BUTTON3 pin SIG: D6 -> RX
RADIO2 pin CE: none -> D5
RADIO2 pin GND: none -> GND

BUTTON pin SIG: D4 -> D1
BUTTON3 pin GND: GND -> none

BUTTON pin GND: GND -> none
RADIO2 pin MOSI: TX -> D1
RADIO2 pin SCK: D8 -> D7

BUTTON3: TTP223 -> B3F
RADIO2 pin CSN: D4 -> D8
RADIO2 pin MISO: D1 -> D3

^^^^^^^^

Repeat all of the records, letter for letter.

→ Response to this task:
BUTTON3 pin SIG: D6 -> RX
RADIO2 pin CE: none -> D5
RADIO2 pin GND: none -> GND

BUTTON pin SIG: D4 -> D1
BUTTON3 pin GND: GND -> none

BUTTON pin GND: GND -> none
RADIO2 pin MOSI: TX -> D1
RADIO2 pin SCK: D8 -> D7

BUTTON3: TTP223 -> B3F
RADIO2 pin CSN: D4 -> D8
RADIO2 pin MISO: D1 -> D3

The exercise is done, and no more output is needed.